Gather every line of the rows below that contains the word "left", and copy each one in full.

*Records for this task*:
════════

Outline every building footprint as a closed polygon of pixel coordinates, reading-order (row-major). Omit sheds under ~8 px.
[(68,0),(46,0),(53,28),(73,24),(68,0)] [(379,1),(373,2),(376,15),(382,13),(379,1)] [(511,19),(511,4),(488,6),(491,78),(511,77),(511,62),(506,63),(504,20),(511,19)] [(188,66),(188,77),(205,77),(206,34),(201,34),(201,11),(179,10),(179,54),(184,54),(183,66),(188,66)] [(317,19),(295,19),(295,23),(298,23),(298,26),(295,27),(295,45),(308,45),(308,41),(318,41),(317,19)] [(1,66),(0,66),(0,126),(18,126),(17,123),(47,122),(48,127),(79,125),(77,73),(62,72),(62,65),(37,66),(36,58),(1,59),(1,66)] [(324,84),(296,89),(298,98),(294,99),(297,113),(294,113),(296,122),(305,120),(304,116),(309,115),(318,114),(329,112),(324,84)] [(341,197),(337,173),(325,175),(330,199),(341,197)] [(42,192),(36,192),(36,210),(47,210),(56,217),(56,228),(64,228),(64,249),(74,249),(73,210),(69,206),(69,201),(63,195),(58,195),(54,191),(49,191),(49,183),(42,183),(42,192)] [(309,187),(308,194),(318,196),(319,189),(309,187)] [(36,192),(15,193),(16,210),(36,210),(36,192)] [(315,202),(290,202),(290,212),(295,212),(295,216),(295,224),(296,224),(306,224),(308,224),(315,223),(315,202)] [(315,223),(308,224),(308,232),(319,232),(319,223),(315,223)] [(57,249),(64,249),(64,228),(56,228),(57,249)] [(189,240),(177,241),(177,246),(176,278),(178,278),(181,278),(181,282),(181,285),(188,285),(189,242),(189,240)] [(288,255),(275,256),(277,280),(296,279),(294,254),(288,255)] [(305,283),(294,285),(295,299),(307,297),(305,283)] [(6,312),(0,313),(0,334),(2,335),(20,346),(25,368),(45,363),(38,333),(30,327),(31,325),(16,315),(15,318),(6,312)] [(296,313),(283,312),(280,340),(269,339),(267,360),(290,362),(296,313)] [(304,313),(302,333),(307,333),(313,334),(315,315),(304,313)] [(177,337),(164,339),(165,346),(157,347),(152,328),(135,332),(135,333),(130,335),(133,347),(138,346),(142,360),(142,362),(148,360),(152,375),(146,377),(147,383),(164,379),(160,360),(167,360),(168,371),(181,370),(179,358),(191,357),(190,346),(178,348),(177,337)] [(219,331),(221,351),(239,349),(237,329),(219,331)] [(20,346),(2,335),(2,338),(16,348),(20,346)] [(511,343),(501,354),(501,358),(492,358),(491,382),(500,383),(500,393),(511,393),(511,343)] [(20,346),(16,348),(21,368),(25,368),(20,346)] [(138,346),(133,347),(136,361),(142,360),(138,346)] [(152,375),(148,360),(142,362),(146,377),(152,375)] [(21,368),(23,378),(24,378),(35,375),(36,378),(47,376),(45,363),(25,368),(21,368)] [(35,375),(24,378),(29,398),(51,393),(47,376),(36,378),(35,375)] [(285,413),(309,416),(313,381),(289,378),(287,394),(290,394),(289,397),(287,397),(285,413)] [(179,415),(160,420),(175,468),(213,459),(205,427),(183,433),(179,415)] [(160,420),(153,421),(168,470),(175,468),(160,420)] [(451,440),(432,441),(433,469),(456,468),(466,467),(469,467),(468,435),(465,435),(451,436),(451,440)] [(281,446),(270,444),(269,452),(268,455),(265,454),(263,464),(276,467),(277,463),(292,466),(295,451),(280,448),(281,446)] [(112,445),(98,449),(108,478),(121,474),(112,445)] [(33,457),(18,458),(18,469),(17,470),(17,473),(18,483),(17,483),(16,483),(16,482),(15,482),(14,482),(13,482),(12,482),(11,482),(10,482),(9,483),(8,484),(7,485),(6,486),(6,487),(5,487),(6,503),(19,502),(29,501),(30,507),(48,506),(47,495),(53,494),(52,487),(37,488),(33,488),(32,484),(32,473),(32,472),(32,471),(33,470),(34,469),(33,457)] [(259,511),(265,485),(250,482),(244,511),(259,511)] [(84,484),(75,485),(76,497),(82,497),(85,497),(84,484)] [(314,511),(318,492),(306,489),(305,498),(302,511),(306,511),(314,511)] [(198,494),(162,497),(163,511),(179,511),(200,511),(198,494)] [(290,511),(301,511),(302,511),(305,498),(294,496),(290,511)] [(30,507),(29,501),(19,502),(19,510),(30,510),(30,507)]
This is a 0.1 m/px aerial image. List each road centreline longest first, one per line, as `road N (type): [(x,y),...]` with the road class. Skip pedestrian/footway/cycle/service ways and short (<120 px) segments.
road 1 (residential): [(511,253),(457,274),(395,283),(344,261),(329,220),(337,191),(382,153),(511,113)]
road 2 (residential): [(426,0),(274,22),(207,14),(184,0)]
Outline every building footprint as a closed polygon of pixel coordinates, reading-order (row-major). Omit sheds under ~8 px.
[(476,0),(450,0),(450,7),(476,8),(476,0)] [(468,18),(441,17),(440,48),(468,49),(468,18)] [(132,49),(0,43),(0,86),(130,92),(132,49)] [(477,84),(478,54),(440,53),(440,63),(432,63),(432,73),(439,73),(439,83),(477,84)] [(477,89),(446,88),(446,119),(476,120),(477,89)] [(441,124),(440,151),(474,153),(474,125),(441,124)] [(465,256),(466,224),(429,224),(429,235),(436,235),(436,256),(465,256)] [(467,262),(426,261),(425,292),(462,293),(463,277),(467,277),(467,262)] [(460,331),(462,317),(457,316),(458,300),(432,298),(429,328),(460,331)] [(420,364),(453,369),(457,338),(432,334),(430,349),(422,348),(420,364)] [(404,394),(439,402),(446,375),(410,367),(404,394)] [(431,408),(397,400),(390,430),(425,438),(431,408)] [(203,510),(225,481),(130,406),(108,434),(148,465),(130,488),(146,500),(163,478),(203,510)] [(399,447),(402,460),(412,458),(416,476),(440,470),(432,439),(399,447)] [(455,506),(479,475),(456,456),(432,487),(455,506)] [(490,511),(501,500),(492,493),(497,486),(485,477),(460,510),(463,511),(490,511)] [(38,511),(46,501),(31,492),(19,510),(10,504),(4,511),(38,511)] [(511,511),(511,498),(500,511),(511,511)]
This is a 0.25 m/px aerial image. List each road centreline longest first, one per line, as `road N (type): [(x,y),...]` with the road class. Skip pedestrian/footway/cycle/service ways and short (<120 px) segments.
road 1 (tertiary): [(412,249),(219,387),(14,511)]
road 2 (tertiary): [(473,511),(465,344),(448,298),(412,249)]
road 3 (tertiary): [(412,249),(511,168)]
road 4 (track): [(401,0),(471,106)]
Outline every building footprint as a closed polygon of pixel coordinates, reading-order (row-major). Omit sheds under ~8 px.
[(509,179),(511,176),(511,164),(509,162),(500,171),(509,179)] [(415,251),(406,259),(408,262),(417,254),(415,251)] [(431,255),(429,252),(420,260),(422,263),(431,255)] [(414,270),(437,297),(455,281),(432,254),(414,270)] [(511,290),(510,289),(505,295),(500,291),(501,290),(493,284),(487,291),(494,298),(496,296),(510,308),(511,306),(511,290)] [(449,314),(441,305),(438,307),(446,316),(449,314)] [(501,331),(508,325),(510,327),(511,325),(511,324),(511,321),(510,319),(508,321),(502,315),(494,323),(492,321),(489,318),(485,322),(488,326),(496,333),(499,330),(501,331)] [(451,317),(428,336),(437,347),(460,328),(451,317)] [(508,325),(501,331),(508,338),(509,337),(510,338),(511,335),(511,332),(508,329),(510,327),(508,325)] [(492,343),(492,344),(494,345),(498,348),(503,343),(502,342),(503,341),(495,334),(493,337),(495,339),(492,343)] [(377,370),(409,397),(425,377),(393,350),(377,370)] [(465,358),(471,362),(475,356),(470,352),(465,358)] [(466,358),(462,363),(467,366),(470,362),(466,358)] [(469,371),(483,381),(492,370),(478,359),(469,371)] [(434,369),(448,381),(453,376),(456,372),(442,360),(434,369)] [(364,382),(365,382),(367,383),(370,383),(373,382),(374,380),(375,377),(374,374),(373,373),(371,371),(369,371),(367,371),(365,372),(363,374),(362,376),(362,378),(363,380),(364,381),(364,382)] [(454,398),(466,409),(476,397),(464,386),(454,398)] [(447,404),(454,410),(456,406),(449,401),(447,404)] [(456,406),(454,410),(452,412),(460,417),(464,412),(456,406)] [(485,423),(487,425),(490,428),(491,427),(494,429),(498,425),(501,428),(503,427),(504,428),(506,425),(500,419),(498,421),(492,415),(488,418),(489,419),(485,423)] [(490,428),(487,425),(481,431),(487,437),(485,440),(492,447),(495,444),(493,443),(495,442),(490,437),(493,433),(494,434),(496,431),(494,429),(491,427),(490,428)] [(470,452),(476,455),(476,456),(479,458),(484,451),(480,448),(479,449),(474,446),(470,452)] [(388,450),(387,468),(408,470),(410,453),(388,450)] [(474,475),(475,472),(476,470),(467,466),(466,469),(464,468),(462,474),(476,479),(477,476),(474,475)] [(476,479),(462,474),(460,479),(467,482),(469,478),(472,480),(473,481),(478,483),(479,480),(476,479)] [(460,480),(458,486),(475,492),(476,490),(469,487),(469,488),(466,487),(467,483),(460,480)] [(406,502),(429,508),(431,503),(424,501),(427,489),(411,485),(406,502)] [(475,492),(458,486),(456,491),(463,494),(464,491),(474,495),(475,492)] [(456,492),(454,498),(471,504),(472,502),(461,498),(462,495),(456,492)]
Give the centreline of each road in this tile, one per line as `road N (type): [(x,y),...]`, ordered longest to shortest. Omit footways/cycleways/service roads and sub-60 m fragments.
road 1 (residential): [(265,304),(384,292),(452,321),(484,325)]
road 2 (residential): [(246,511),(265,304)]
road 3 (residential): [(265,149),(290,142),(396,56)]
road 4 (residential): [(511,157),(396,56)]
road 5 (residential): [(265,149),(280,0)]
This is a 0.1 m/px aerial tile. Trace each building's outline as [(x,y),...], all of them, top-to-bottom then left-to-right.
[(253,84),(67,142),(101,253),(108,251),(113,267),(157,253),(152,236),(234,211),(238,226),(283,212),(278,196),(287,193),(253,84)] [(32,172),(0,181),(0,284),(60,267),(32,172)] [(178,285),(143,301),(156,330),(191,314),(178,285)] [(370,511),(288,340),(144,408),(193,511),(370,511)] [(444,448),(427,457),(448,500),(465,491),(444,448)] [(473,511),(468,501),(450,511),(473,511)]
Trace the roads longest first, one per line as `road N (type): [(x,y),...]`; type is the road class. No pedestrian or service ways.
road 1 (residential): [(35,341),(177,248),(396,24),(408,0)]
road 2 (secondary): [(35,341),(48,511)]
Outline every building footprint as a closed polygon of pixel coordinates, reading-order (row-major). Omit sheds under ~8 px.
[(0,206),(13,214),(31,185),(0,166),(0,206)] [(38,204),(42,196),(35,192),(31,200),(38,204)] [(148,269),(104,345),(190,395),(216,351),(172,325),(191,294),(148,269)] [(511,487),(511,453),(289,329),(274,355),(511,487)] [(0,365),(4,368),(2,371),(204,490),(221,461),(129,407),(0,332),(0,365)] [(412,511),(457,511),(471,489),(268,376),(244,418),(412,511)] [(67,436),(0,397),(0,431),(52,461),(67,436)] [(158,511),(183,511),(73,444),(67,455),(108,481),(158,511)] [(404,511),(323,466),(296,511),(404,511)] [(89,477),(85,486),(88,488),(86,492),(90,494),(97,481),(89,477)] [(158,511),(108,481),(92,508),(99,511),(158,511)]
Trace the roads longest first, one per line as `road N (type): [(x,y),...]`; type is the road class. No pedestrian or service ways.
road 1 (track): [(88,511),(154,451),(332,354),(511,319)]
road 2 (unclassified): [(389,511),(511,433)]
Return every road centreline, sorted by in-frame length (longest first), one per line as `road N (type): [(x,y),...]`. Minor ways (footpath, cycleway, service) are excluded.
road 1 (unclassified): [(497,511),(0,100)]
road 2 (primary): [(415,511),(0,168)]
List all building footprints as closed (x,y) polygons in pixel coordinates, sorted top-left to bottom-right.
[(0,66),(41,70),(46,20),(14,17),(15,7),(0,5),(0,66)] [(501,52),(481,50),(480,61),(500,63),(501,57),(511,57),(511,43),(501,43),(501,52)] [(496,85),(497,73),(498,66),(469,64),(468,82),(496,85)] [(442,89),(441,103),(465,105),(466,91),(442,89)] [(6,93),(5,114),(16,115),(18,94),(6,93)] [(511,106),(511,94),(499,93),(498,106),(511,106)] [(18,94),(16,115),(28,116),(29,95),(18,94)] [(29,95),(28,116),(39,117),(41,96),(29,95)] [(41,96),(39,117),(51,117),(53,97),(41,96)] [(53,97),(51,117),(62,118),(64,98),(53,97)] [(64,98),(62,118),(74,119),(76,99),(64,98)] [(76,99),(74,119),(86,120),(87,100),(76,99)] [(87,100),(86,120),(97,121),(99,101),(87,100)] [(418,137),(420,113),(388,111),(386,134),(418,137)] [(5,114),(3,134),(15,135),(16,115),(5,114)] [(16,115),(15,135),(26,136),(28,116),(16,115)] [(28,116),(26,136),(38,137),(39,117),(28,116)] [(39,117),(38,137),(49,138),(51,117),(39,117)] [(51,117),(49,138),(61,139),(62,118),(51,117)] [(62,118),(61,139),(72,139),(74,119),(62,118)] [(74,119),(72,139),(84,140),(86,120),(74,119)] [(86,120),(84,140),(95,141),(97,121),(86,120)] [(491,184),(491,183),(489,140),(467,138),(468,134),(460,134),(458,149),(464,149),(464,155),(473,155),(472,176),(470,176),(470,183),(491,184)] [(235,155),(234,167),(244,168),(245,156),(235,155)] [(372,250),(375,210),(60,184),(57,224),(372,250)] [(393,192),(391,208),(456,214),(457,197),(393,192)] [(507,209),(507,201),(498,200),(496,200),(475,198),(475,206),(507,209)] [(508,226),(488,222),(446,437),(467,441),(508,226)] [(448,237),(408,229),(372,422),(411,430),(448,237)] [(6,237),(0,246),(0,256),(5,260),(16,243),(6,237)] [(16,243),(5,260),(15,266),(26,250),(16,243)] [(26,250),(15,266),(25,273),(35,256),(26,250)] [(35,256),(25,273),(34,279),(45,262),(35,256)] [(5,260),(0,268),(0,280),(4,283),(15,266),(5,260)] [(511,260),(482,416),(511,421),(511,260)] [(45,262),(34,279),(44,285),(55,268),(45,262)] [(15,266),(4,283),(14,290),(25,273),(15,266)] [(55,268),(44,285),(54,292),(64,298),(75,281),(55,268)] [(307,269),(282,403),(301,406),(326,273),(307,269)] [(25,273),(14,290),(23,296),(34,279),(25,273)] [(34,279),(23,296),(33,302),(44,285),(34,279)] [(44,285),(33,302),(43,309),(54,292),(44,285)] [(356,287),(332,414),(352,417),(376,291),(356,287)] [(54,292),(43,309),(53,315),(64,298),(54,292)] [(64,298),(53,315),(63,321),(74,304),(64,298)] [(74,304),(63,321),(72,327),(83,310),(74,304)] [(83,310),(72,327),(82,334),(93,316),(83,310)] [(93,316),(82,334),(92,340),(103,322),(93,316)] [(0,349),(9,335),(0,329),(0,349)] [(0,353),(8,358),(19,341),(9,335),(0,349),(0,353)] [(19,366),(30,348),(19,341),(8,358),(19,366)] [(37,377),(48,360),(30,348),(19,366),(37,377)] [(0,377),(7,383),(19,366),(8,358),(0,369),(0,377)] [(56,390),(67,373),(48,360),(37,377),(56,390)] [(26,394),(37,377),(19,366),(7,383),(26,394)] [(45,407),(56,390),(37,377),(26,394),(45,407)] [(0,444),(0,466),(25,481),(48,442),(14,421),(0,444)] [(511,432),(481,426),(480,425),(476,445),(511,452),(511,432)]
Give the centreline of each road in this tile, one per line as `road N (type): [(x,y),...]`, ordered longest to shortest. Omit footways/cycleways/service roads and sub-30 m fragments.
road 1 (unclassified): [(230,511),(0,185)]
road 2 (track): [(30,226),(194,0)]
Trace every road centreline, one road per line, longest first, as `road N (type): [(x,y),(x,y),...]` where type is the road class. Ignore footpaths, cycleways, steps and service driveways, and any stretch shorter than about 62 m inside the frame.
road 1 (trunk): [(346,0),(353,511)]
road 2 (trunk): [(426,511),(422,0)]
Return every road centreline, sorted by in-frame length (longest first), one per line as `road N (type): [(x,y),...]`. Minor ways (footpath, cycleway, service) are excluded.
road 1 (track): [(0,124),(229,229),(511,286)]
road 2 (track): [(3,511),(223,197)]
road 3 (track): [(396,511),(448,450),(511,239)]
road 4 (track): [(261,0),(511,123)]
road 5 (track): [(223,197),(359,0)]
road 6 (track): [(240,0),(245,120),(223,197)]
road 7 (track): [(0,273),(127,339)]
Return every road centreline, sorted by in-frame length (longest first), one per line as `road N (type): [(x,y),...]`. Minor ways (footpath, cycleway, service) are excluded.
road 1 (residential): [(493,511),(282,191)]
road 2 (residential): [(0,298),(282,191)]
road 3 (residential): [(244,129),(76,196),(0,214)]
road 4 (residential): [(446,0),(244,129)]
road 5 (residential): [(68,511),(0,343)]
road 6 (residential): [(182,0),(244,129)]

════════

*Task result*:
This is a 0.1 m/px aerial tile. Trace each building's outline as [(x,y),...], all of them, top-to-bottom then left-to-right.
List all building footprints as closed (x,y) polygons in pixel coordinates, sorted top-left to bottom-right.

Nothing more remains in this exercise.